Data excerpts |

______________________________

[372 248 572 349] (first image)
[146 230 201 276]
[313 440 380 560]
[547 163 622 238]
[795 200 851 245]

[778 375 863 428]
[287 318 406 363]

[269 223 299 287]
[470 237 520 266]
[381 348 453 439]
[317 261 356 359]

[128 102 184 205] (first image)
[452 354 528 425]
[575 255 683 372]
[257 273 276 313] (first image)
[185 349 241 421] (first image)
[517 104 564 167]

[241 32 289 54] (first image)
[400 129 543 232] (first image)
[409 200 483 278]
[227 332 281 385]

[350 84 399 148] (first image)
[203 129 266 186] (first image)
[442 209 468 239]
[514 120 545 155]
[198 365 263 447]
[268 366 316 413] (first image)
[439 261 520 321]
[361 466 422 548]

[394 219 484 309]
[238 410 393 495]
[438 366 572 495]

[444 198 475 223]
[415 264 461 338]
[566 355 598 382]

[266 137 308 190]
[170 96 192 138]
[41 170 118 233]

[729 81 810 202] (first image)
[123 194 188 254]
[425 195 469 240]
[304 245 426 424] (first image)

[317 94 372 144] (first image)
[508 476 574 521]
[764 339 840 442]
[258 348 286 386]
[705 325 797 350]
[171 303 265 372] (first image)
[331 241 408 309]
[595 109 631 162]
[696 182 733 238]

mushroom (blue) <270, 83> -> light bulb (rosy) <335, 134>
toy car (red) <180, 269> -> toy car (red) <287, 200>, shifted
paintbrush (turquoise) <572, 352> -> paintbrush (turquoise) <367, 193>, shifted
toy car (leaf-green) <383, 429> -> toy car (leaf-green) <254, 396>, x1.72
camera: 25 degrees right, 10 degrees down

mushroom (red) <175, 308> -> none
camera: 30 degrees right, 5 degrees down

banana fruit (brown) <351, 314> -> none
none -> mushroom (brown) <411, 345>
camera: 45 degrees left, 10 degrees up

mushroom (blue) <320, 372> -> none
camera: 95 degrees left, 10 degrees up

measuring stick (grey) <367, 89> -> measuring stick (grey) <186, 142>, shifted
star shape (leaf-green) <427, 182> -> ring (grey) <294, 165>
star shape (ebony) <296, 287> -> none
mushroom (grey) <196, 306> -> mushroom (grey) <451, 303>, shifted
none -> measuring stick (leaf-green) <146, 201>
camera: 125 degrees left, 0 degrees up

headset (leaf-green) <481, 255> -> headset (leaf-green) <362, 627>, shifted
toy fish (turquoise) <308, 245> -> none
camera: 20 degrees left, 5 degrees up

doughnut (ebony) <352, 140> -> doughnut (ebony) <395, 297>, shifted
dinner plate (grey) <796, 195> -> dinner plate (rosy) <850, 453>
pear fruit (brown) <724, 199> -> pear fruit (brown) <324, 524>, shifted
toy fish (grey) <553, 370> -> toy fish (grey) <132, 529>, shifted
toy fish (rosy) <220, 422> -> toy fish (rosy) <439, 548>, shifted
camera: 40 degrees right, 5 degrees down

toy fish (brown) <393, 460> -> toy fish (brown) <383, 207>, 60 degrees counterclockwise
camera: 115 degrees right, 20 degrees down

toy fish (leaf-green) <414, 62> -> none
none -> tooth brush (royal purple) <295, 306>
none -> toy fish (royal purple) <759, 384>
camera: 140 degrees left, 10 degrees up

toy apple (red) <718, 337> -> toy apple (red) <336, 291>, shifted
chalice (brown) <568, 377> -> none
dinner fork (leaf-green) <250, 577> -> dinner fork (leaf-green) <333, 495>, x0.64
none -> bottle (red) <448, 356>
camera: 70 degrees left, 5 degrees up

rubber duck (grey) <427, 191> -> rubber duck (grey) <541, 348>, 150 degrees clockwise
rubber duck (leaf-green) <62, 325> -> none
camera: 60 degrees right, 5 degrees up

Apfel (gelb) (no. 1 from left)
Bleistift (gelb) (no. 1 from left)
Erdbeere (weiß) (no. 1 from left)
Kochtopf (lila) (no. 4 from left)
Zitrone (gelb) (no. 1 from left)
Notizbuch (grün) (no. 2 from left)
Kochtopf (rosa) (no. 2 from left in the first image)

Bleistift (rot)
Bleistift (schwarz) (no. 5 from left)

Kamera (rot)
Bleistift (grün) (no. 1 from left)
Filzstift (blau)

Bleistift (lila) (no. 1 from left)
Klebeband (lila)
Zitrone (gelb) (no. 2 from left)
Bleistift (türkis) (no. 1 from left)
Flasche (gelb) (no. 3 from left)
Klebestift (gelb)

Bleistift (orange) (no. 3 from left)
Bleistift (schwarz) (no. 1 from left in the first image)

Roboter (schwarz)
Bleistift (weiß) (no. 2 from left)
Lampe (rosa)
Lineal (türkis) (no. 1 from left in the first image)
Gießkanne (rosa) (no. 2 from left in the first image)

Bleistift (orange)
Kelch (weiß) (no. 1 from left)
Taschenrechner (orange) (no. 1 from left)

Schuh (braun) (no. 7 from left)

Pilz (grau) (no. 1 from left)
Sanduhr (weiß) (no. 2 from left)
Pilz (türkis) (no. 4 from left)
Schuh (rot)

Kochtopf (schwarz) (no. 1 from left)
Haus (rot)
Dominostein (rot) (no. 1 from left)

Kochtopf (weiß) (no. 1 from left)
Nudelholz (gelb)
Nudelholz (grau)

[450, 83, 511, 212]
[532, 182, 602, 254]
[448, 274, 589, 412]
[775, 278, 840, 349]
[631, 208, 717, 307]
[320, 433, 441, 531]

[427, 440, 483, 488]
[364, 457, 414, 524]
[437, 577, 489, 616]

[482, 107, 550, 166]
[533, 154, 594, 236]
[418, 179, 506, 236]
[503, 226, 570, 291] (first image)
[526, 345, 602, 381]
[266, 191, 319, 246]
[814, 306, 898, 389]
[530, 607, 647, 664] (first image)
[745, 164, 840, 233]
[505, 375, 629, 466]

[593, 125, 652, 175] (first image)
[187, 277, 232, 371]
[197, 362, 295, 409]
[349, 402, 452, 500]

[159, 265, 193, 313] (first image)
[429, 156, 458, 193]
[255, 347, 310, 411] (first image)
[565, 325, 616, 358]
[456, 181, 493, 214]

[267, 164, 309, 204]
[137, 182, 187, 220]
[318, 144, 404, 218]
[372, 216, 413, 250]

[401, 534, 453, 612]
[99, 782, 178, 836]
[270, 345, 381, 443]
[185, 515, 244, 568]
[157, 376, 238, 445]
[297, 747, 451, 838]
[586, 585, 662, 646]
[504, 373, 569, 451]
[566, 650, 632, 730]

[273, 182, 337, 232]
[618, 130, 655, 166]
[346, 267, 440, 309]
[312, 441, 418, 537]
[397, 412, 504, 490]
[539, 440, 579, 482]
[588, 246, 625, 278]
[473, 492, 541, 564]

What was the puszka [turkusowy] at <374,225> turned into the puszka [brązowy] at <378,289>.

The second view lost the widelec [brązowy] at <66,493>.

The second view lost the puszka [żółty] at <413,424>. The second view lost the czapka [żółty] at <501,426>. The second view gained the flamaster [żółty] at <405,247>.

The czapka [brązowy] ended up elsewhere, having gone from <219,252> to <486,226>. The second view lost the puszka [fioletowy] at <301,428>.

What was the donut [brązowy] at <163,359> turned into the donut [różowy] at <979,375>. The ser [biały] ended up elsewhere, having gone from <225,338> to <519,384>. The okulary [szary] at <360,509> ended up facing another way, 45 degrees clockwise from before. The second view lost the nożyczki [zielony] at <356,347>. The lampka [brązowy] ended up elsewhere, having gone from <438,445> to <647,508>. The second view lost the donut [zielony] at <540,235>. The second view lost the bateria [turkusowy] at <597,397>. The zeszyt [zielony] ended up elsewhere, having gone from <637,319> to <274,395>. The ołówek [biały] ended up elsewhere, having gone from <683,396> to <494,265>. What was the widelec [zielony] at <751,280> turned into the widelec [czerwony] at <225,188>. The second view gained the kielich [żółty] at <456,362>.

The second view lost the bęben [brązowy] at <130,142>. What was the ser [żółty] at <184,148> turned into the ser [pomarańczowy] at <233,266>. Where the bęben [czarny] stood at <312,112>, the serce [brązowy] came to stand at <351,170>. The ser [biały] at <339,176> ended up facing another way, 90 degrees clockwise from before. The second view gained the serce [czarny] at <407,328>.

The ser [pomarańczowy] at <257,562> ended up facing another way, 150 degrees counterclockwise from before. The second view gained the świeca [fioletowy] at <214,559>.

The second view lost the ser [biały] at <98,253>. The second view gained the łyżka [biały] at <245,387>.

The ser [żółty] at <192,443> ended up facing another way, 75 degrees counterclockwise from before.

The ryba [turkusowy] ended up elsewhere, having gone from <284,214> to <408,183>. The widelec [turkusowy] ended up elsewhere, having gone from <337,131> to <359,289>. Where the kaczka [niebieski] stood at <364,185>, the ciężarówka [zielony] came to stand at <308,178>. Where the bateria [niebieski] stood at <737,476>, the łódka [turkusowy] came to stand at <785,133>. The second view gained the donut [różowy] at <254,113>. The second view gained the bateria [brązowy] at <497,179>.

______________________________

Work request |
Among the entries above, the lines between the ones containing "paintbrush (turquoise) <572, 352>" and "toy car (leaf-green) <383, 429>", inclusive, are to be transcribed exactly. No other line is to be given.

Task result |
paintbrush (turquoise) <572, 352> -> paintbrush (turquoise) <367, 193>, shifted
toy car (leaf-green) <383, 429> -> toy car (leaf-green) <254, 396>, x1.72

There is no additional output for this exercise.